* Required work
A word-for-word repetition of the records beneath this task is the expected answer.
╭─ Records shown
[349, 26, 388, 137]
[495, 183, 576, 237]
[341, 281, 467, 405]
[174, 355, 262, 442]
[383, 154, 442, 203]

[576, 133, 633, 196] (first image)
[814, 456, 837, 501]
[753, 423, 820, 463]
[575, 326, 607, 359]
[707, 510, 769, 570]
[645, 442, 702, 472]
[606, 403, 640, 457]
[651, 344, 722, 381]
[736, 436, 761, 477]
╰─
* Completed task
[349, 26, 388, 137]
[495, 183, 576, 237]
[341, 281, 467, 405]
[174, 355, 262, 442]
[383, 154, 442, 203]

[576, 133, 633, 196] (first image)
[814, 456, 837, 501]
[753, 423, 820, 463]
[575, 326, 607, 359]
[707, 510, 769, 570]
[645, 442, 702, 472]
[606, 403, 640, 457]
[651, 344, 722, 381]
[736, 436, 761, 477]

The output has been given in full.